- **YOUR ASSIGNMENT**: Set down the data below without change, skipping the pictures it holds.

WORKING DATA Start Marker

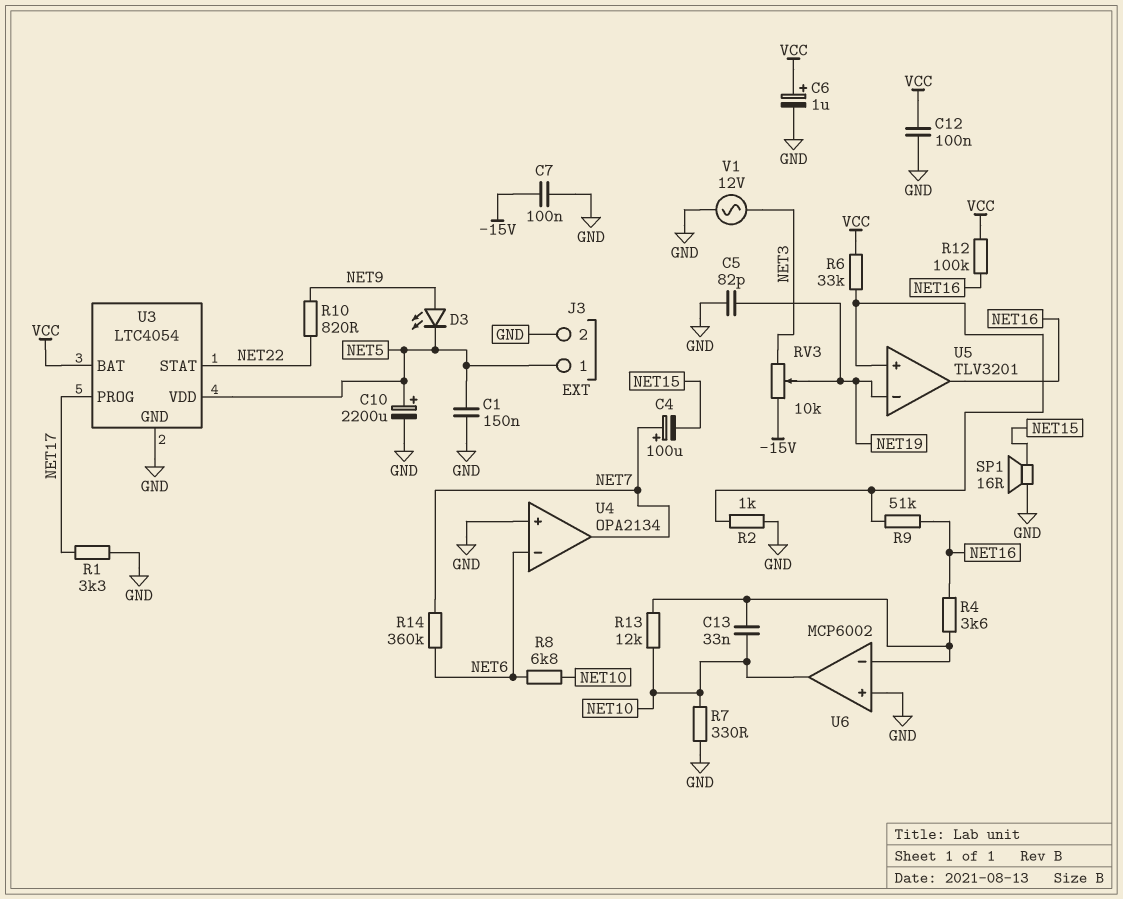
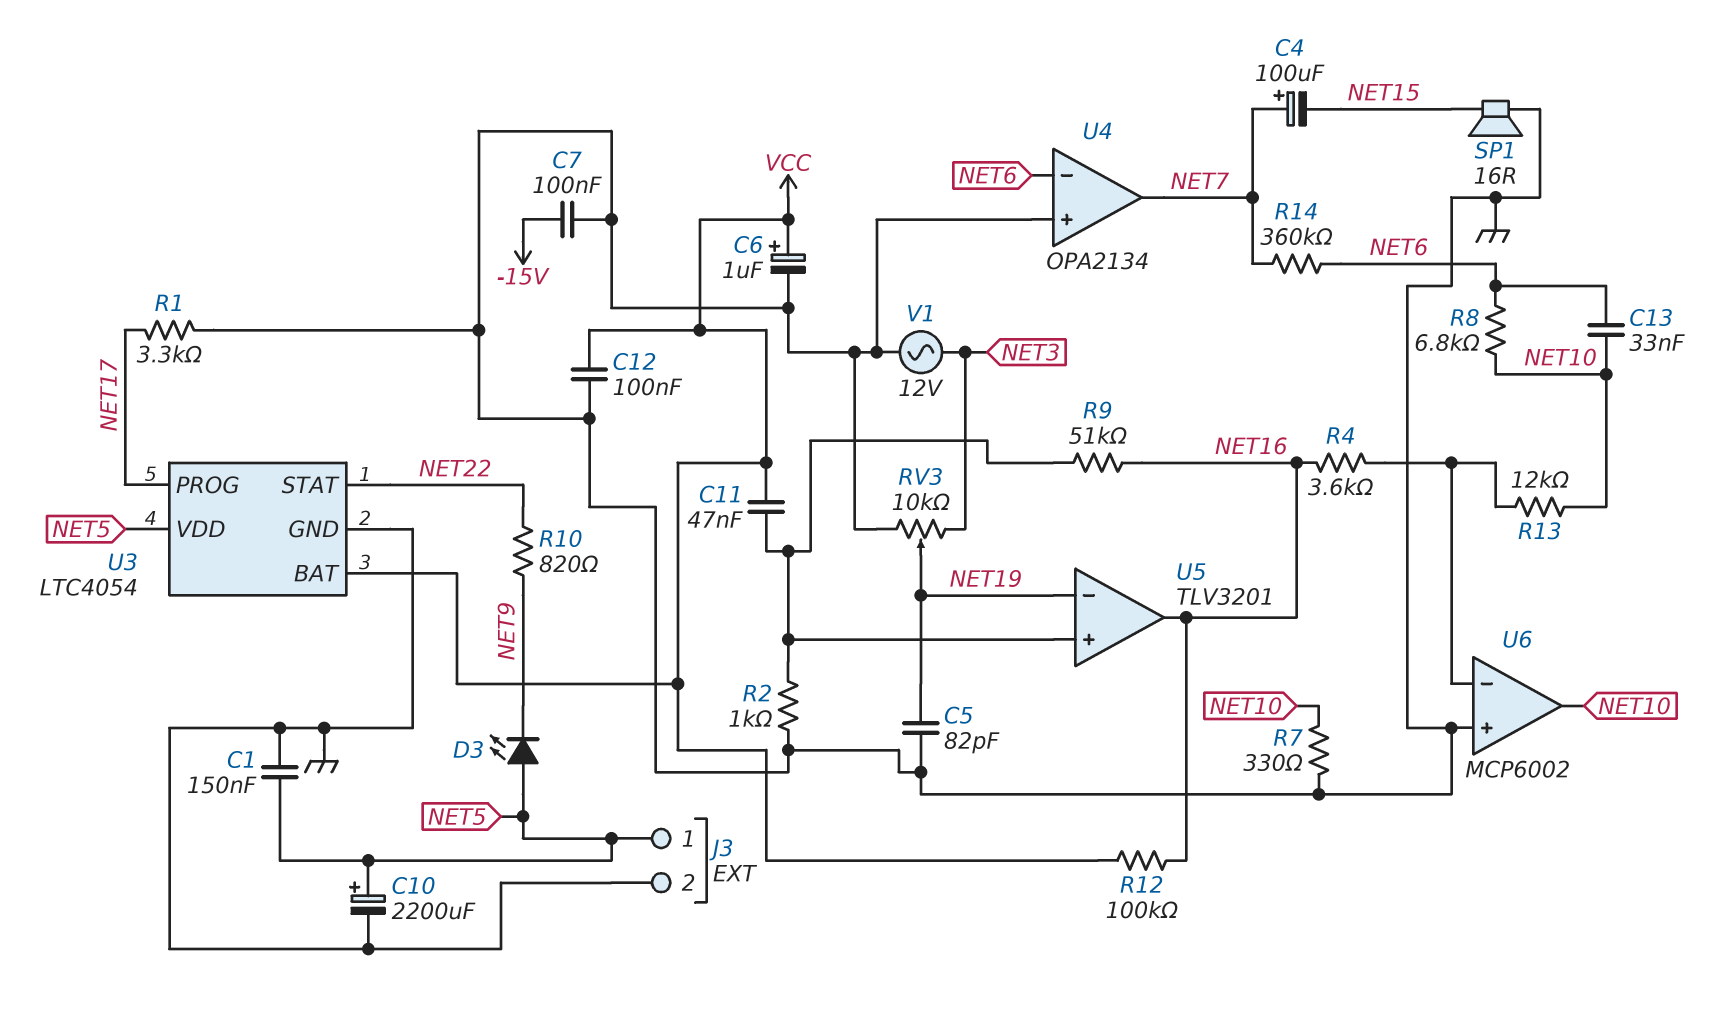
C11: none -> 47nF (U5/in+, VCC)
C13: 33nF (NET10, U6/in-) -> 33nF (NET6, NET10)
D3: LED (A NET9, K NET5) -> LED (A NET5, K NET9)
R6: 33k (U5/in+, VCC) -> none
RV3: 10k (-15V, NET3, wiper NET19) -> 10k (GND, NET3, wiper NET19)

WORKING DATA End Marker

- **ANSWER**:
C11: none -> 47nF (U5/in+, VCC)
C13: 33nF (NET10, U6/in-) -> 33nF (NET6, NET10)
D3: LED (A NET9, K NET5) -> LED (A NET5, K NET9)
R6: 33k (U5/in+, VCC) -> none
RV3: 10k (-15V, NET3, wiper NET19) -> 10k (GND, NET3, wiper NET19)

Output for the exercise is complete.